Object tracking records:

____________

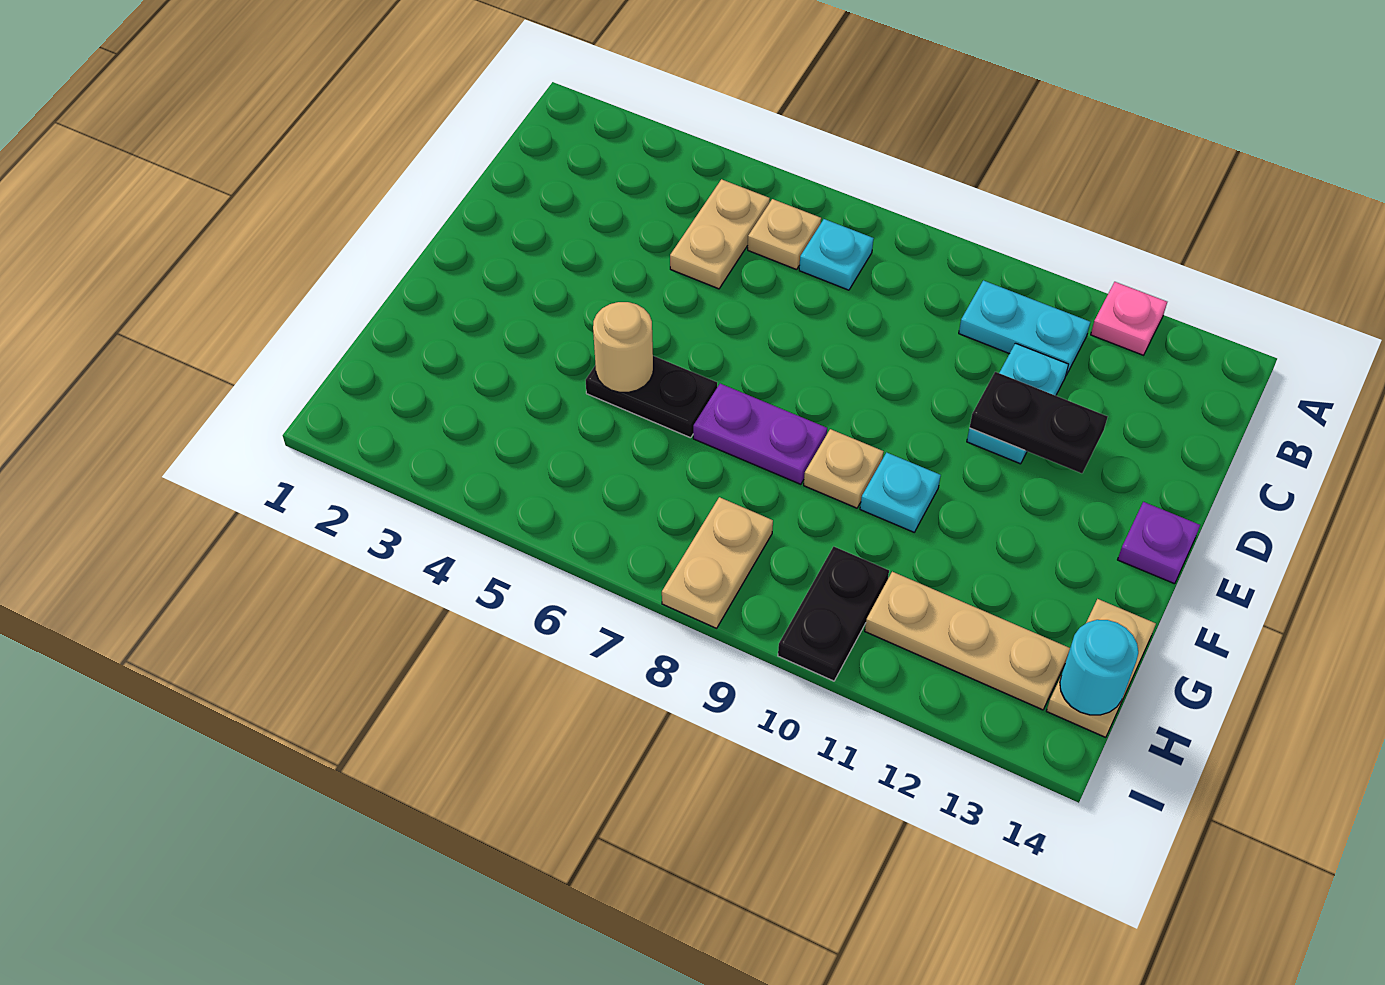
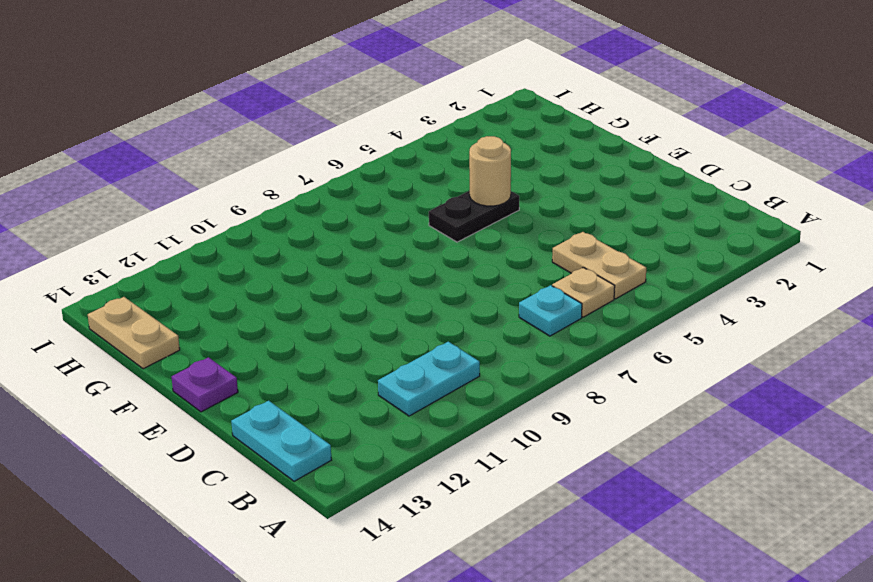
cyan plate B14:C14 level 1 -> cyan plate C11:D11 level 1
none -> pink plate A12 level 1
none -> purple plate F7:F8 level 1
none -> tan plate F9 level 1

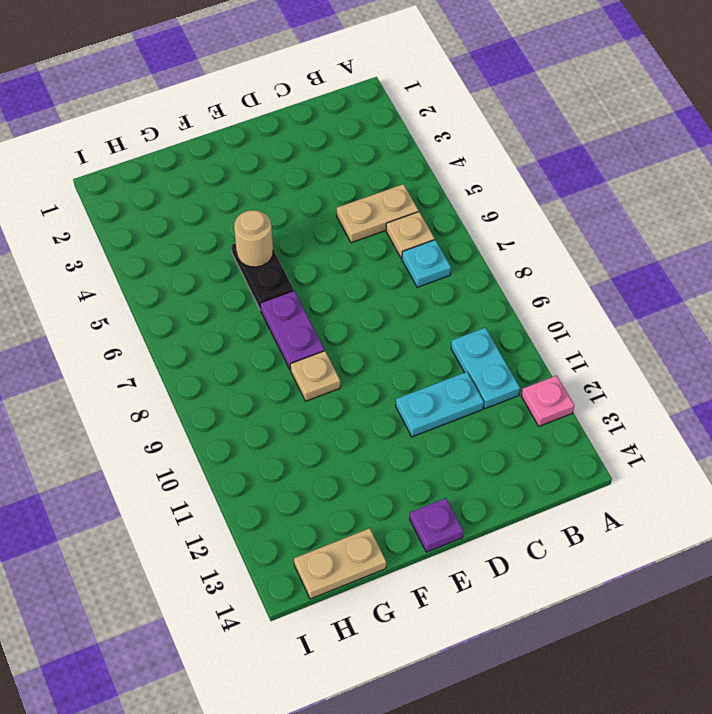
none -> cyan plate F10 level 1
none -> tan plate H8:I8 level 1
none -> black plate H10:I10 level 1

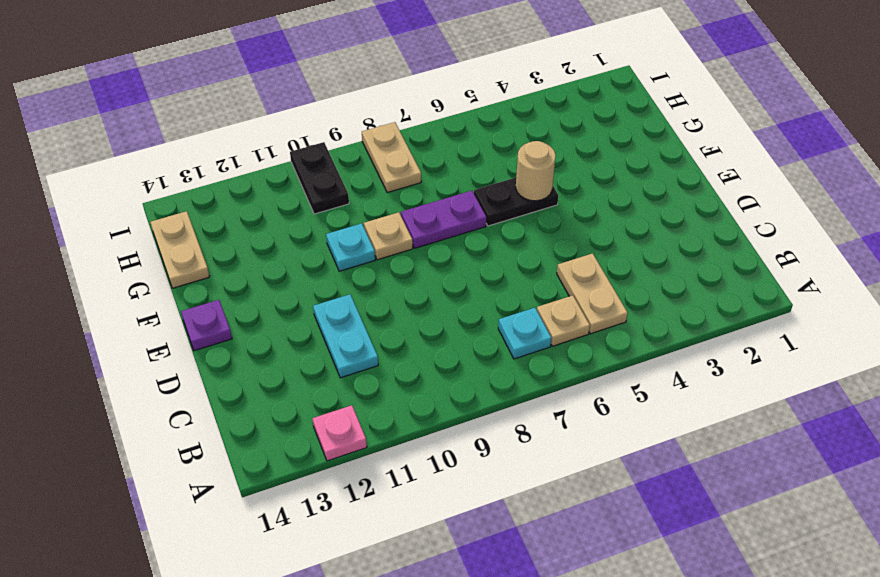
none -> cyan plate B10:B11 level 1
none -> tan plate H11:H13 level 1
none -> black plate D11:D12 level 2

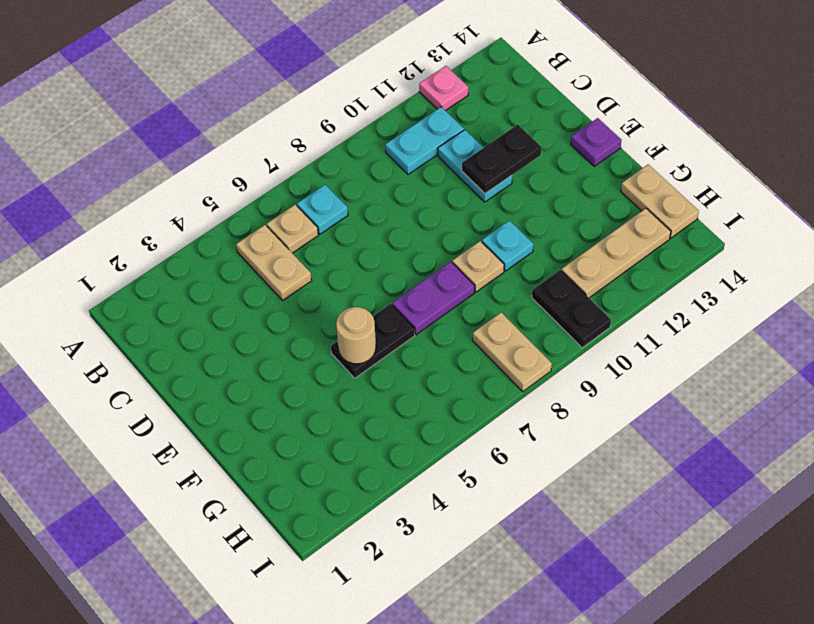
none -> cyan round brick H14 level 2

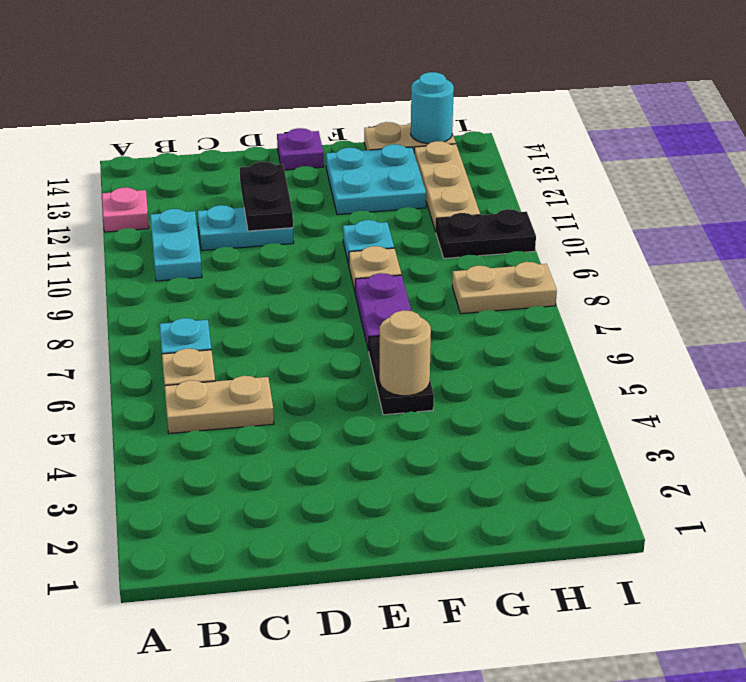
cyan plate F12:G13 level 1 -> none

____________

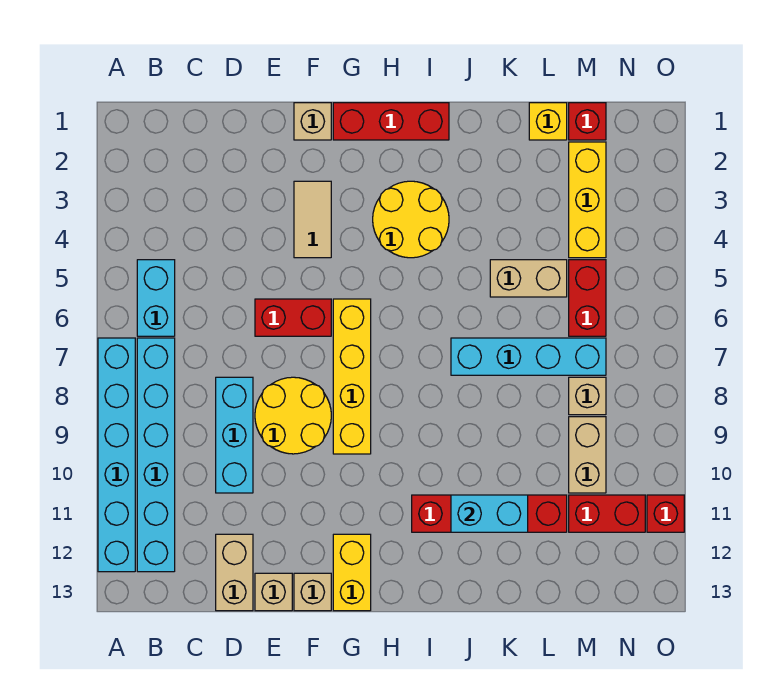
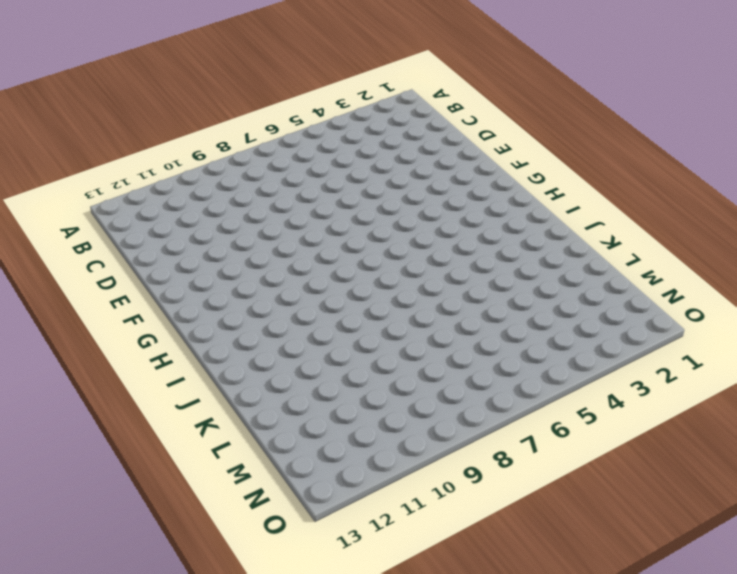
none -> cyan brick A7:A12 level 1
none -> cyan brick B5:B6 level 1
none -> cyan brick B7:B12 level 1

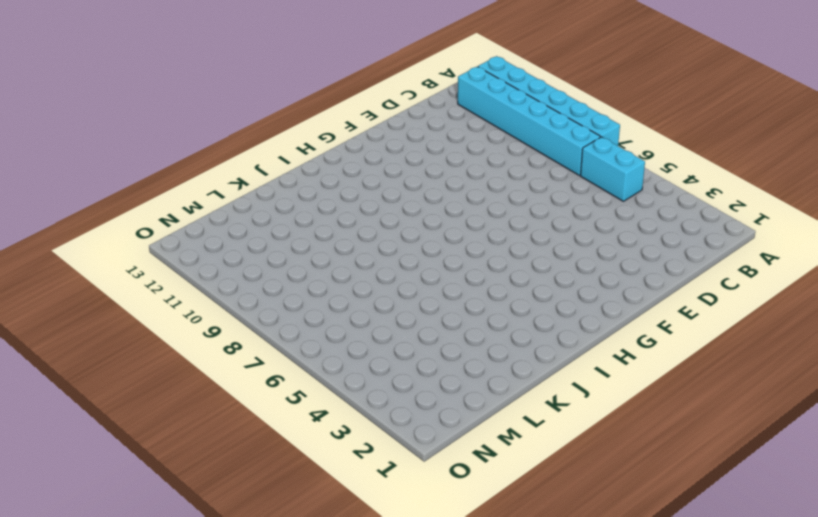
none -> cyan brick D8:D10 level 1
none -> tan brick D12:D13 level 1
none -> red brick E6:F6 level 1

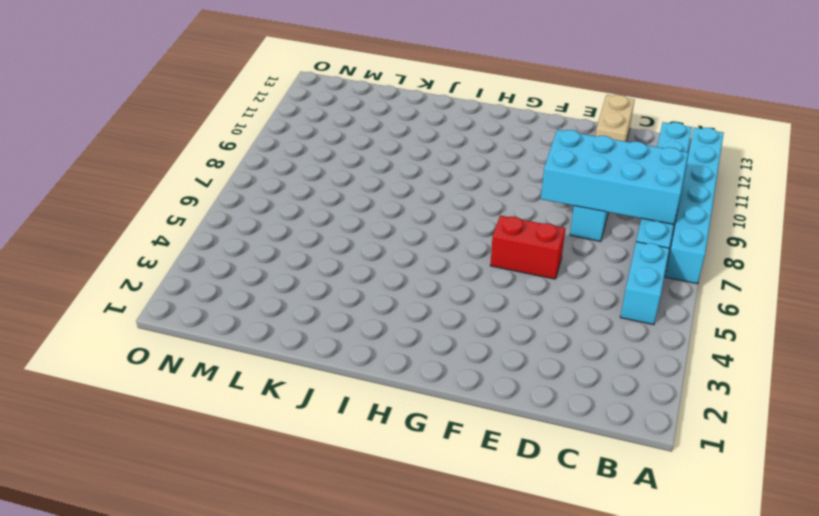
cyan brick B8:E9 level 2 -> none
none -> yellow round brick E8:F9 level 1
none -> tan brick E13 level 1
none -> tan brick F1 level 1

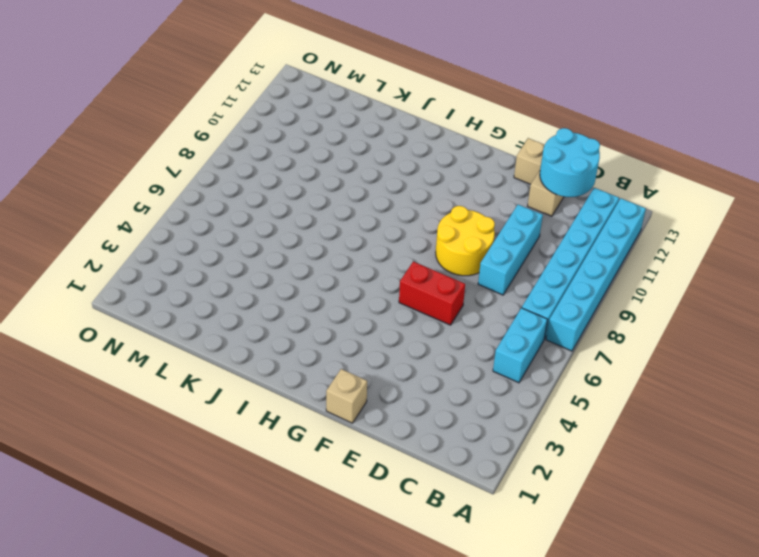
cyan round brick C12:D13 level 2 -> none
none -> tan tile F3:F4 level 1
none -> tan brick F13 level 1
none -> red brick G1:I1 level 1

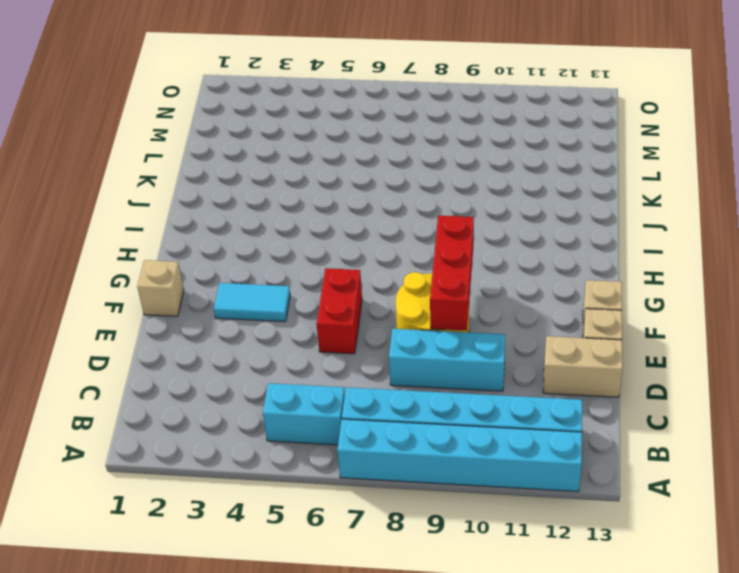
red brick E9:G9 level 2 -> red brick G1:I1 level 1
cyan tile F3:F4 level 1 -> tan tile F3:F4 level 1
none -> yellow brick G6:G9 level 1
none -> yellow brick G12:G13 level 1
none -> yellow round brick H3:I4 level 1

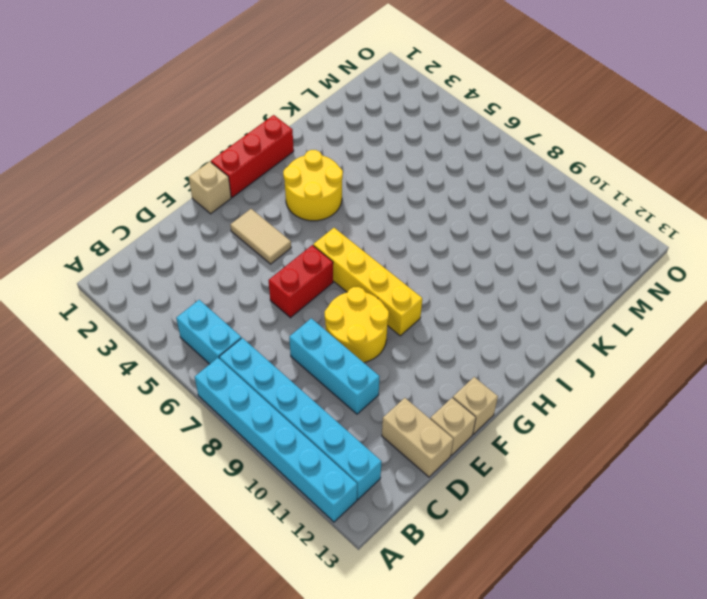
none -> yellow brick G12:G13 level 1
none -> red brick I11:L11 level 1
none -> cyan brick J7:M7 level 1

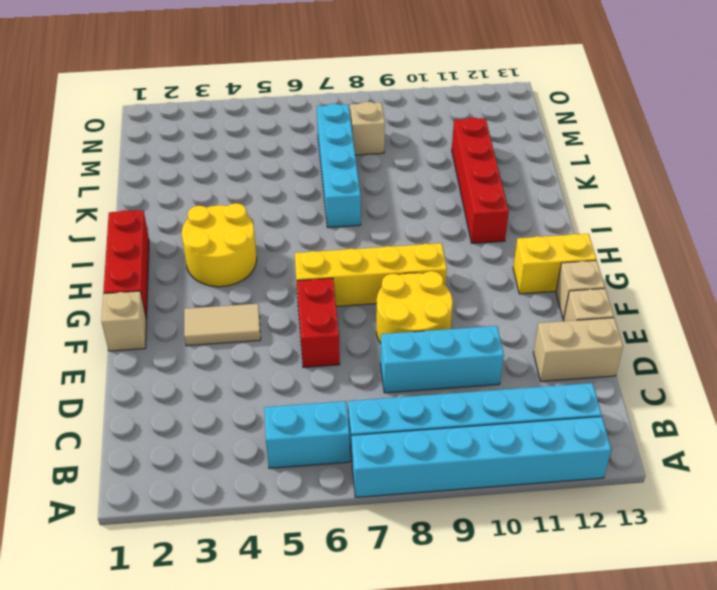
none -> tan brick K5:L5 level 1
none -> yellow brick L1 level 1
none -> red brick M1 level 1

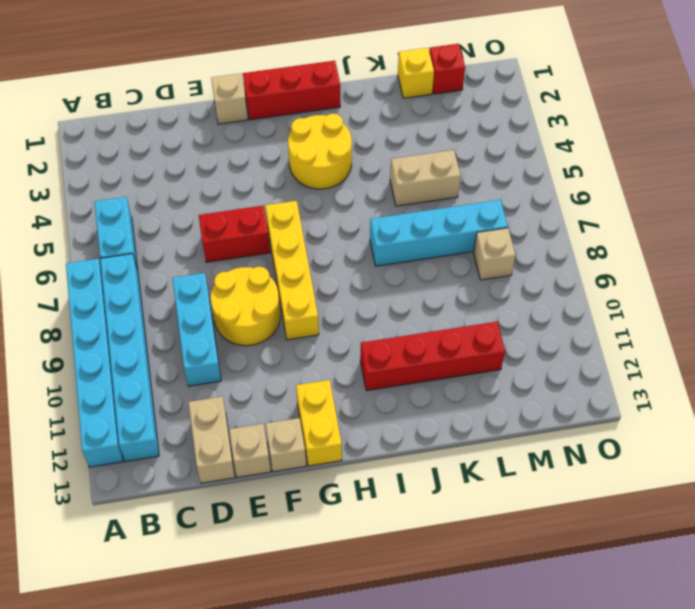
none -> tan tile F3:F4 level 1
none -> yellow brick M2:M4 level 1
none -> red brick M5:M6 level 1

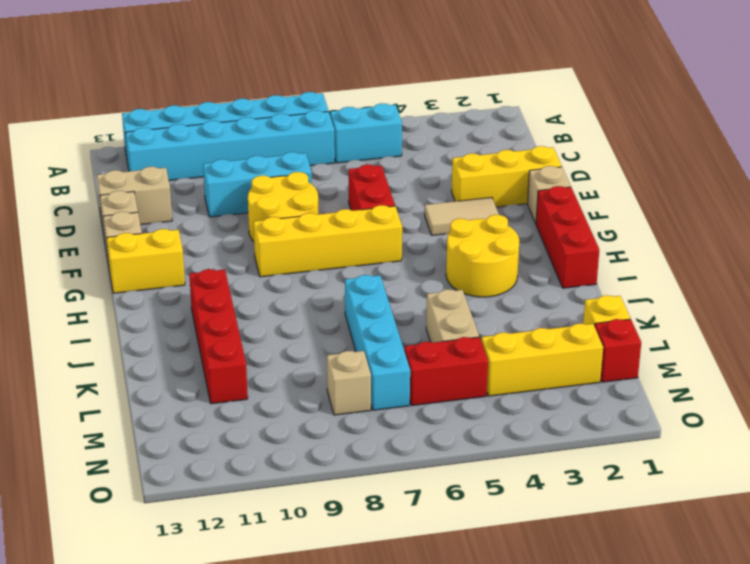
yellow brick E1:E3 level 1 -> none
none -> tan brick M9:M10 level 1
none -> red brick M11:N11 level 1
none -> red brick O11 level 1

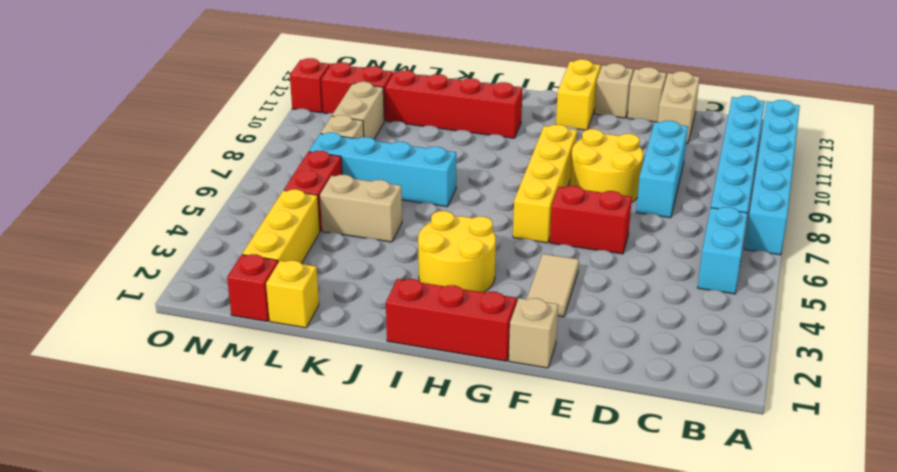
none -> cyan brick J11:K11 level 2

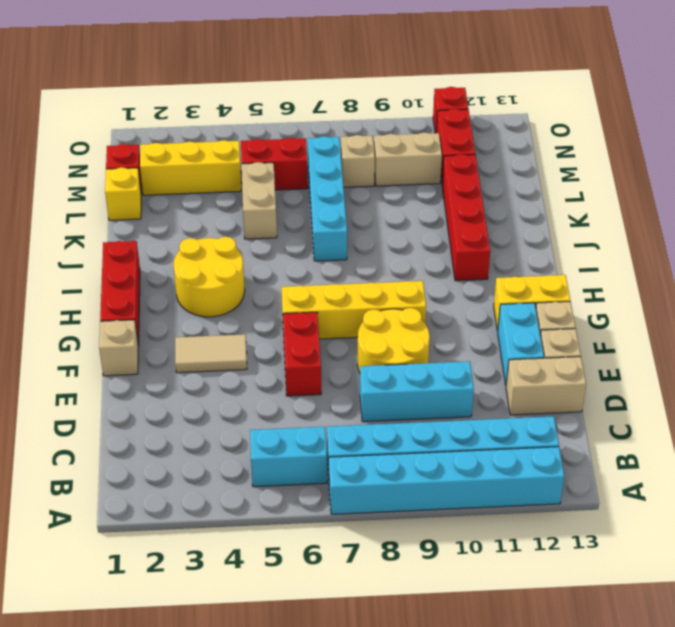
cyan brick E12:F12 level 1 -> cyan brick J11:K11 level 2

____________

• Required action
Go through the records and show every line with the string "yellow" in it.

• Task solution
none -> yellow round brick E8:F9 level 1
none -> yellow brick G6:G9 level 1
none -> yellow brick G12:G13 level 1
none -> yellow round brick H3:I4 level 1
none -> yellow brick G12:G13 level 1
none -> yellow brick L1 level 1
none -> yellow brick M2:M4 level 1
yellow brick E1:E3 level 1 -> none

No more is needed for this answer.